#### EXERCISE DETAILS
Beginning with the line containing "none -> cyan plate C3:D4 level 1" and going on through the line containing "grey plate D8:F8", the lines below are to be returned exactly, pictures excluded and nothing added.

==============================

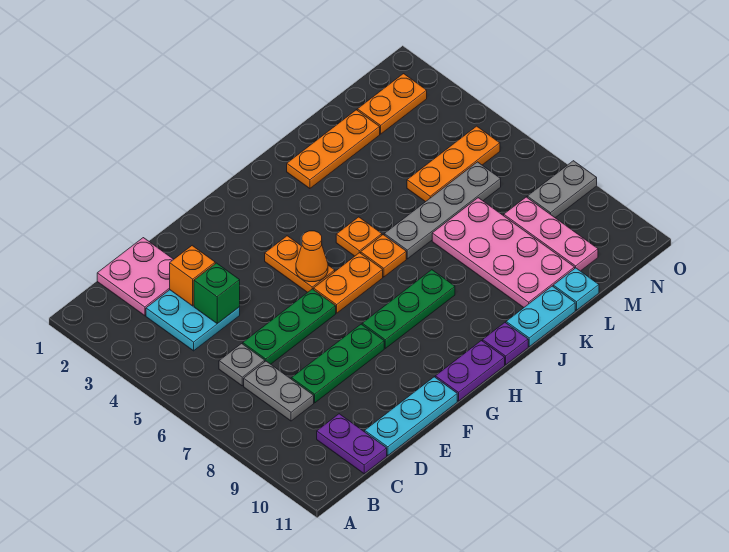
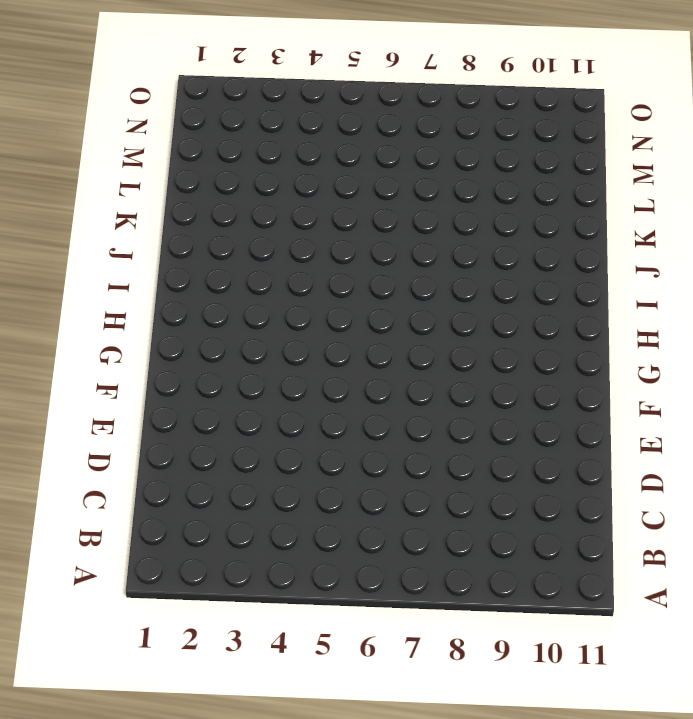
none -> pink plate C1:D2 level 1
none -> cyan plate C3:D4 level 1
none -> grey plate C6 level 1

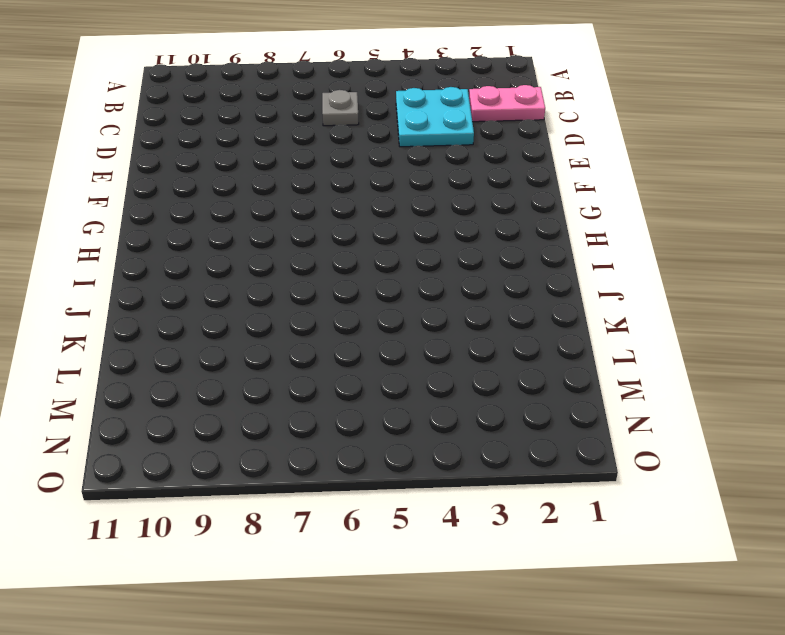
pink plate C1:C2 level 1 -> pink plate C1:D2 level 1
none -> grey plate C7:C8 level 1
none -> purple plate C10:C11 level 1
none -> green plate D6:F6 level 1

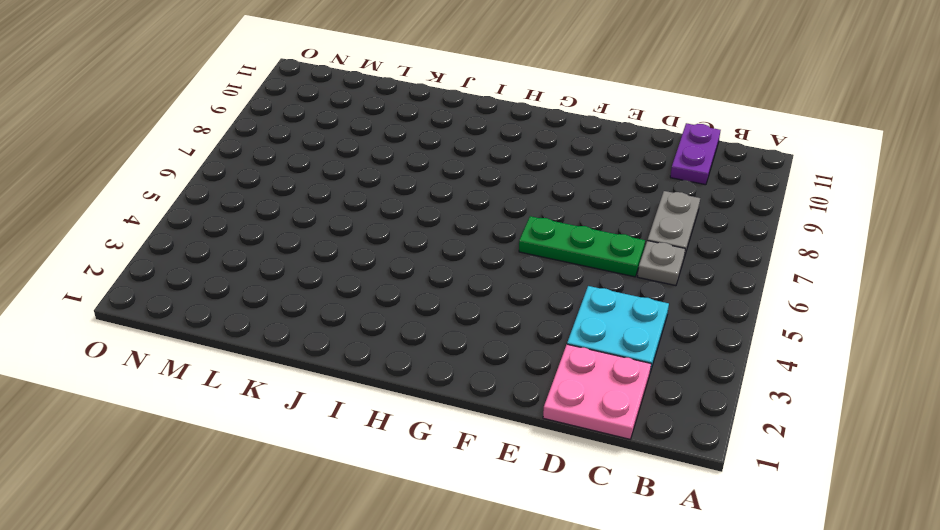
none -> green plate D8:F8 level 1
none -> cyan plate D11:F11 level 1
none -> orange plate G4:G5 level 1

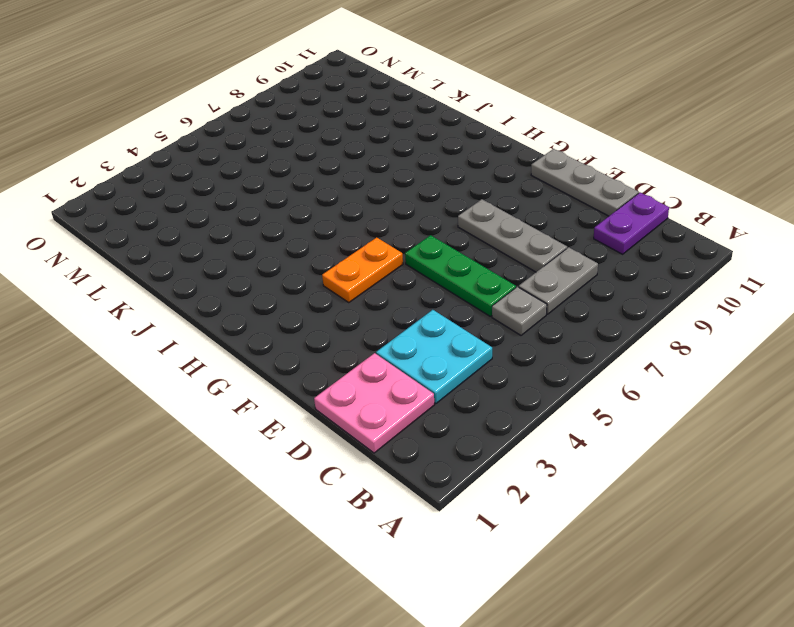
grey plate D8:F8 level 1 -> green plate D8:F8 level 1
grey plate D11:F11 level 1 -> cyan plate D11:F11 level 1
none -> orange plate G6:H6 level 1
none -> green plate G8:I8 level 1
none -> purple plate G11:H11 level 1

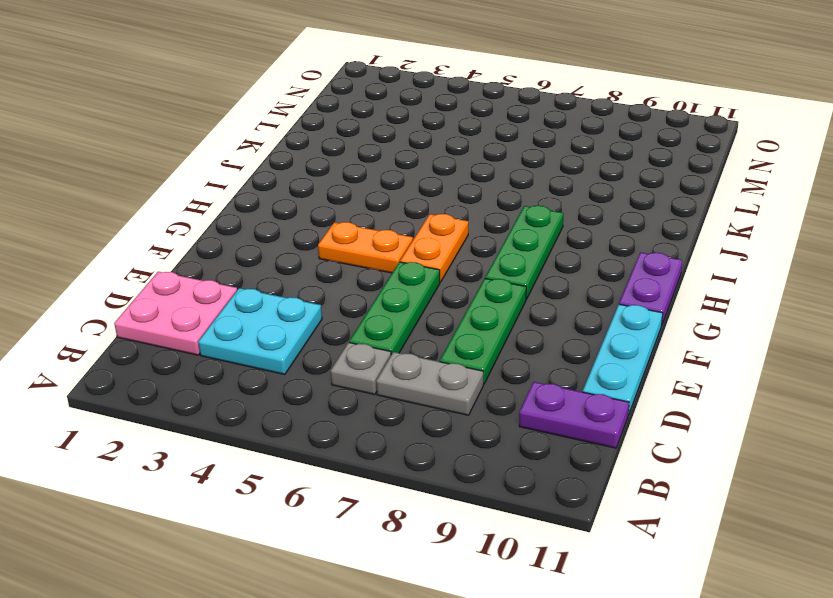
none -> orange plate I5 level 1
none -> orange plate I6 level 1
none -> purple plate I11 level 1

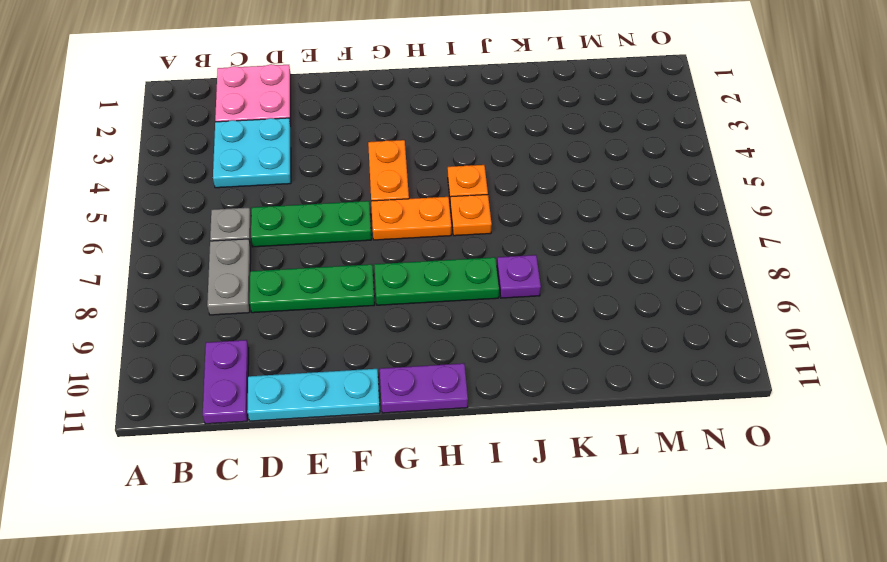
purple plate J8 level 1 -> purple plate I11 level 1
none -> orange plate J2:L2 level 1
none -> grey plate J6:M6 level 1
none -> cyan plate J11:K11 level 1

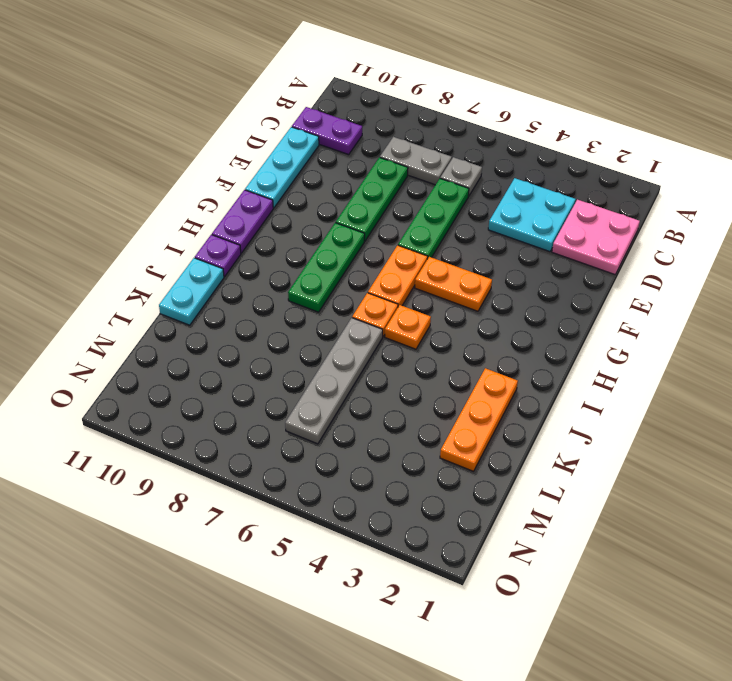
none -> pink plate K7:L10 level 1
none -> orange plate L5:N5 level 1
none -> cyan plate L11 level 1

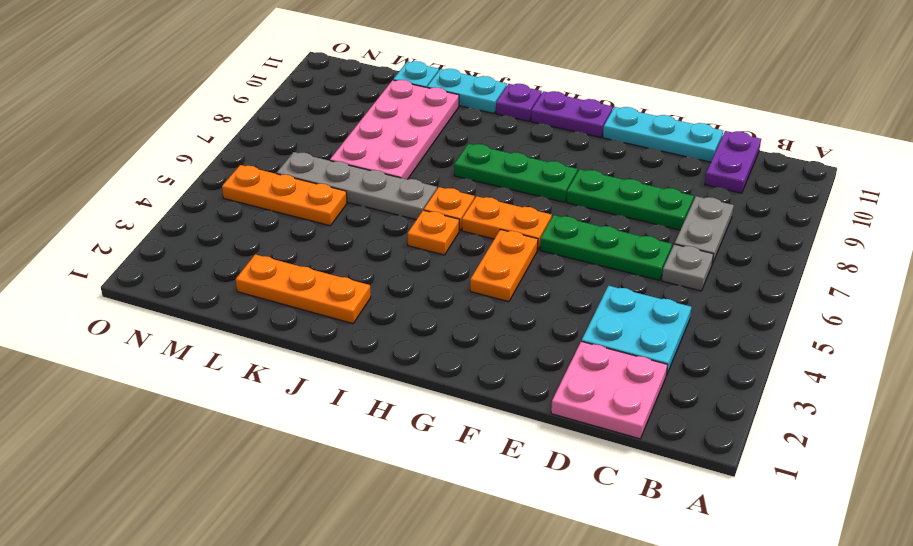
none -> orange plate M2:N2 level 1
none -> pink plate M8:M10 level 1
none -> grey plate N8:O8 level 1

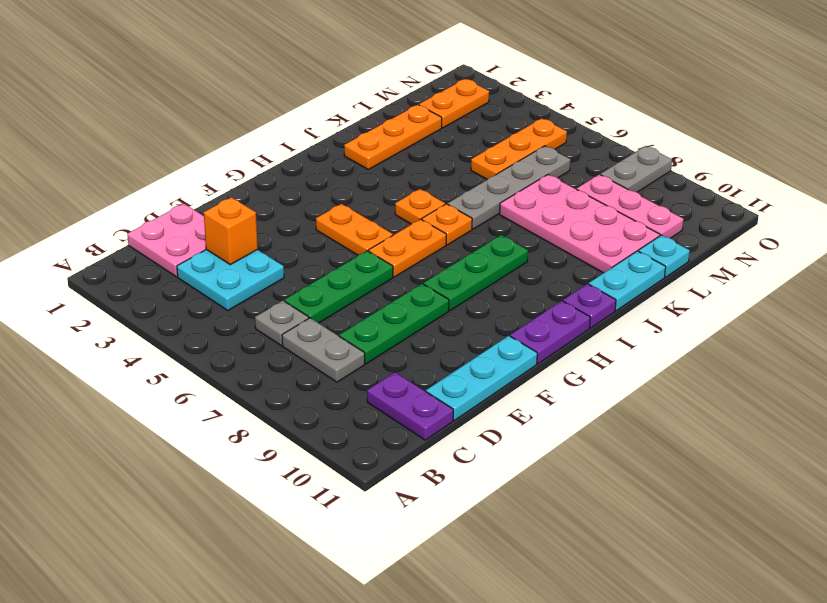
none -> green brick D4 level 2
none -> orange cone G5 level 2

==============================

#### YOUR RESPONSE
none -> cyan plate C3:D4 level 1
none -> grey plate C6 level 1

pink plate C1:C2 level 1 -> pink plate C1:D2 level 1
none -> grey plate C7:C8 level 1
none -> purple plate C10:C11 level 1
none -> green plate D6:F6 level 1

none -> green plate D8:F8 level 1
none -> cyan plate D11:F11 level 1
none -> orange plate G4:G5 level 1

grey plate D8:F8 level 1 -> green plate D8:F8 level 1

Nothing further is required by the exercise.